_Supplied information_
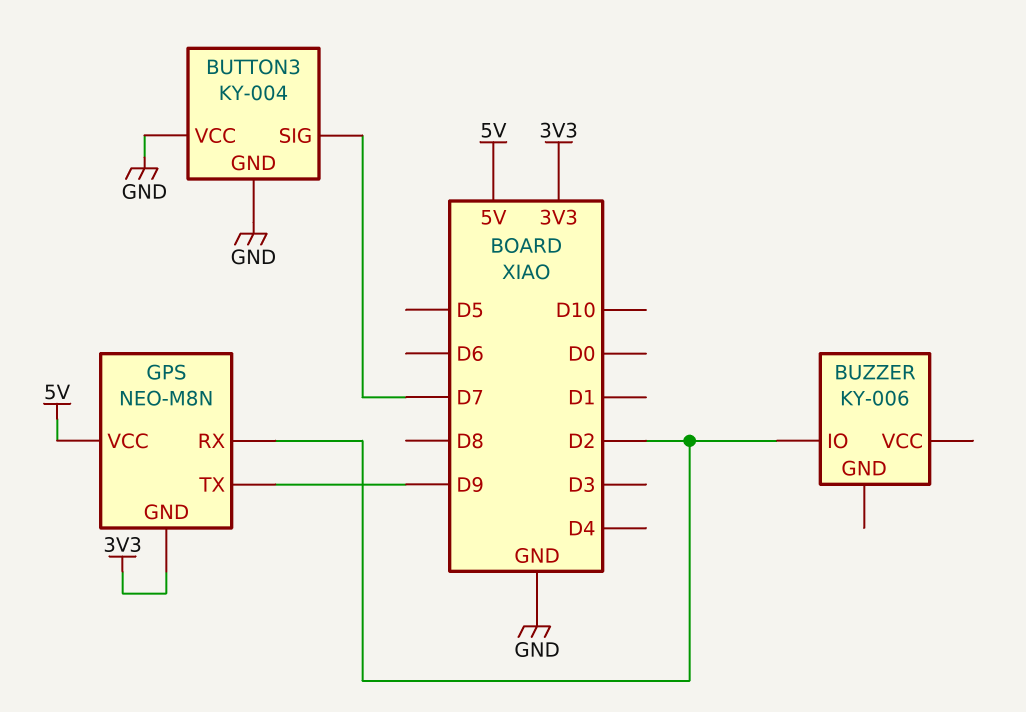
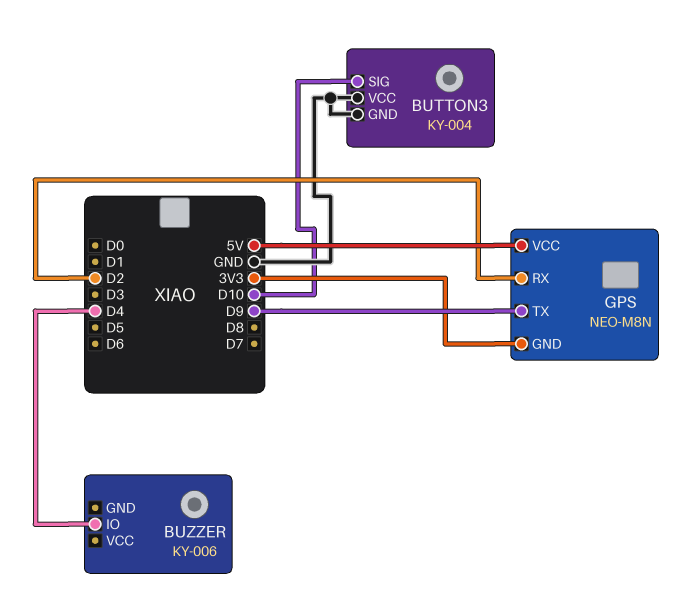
BUTTON3 pin SIG: D7 -> D10
BUZZER pin IO: D2 -> D4

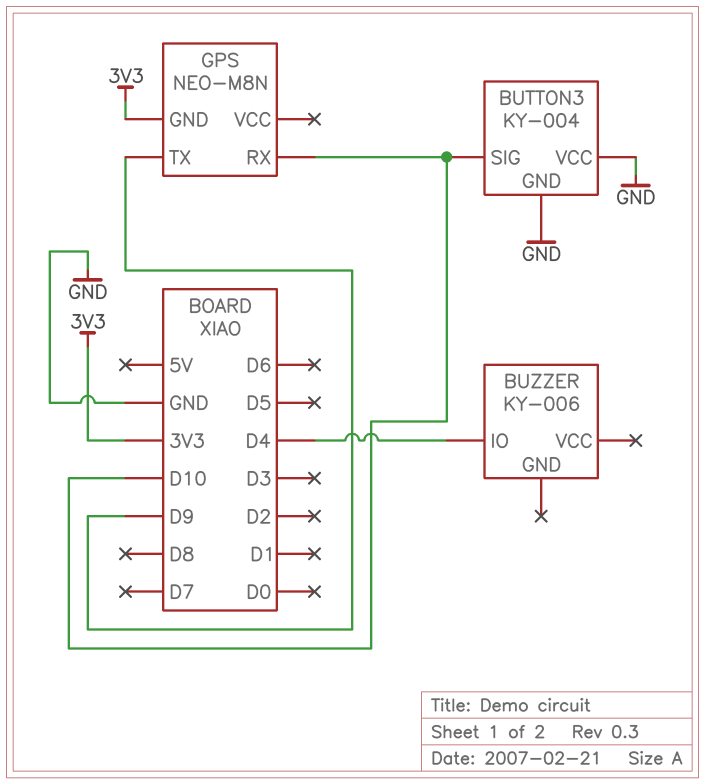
GPS pin RX: D2 -> D10
GPS pin VCC: 5V -> none

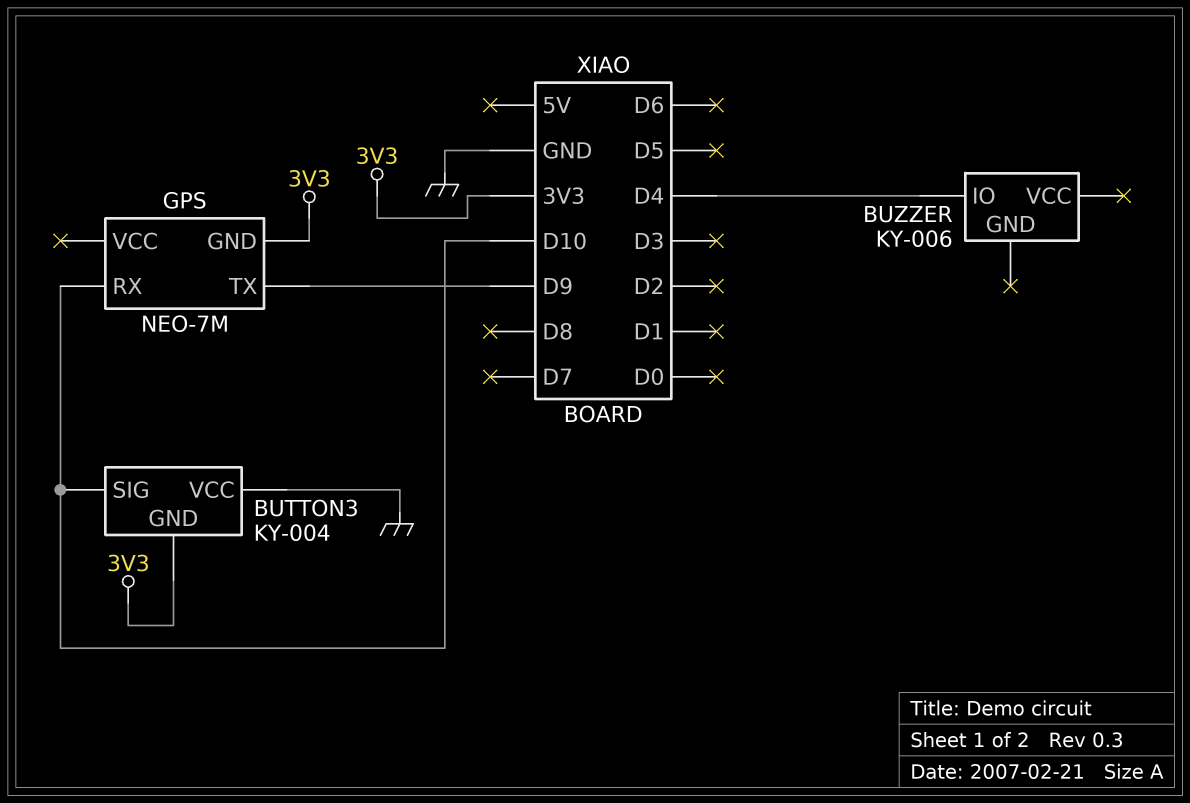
BUTTON3 pin GND: GND -> 3V3
GPS: NEO-M8N -> NEO-7M

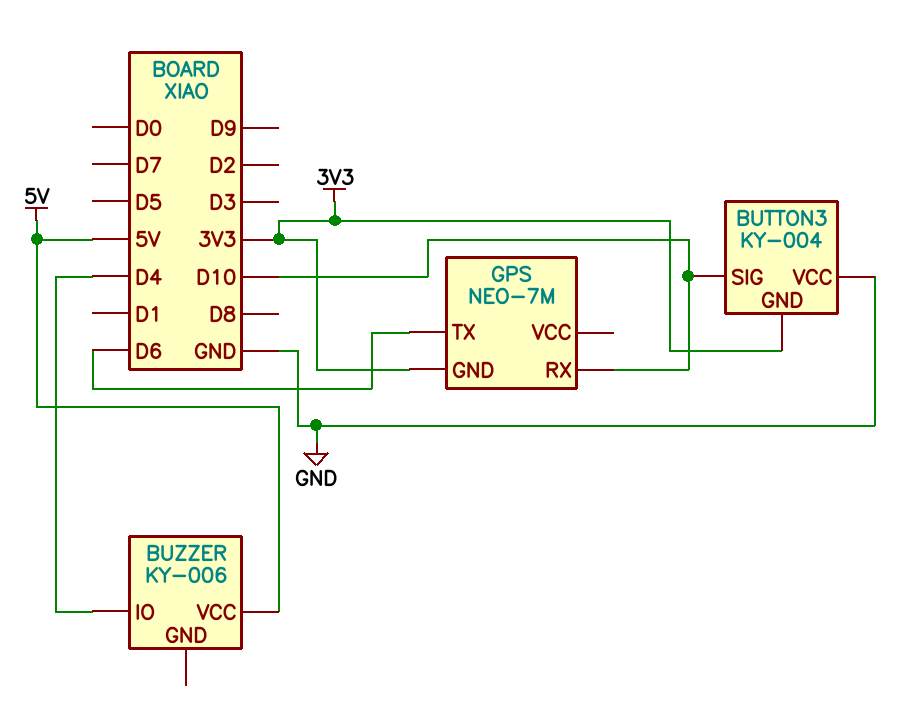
BUZZER pin VCC: none -> 5V
GPS pin TX: D9 -> D6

_Prompt_
Omit the images; transcribe the listing verbatim.

_Your response_
BUTTON3 pin SIG: D7 -> D10
BUZZER pin IO: D2 -> D4

GPS pin RX: D2 -> D10
GPS pin VCC: 5V -> none

BUTTON3 pin GND: GND -> 3V3
GPS: NEO-M8N -> NEO-7M

BUZZER pin VCC: none -> 5V
GPS pin TX: D9 -> D6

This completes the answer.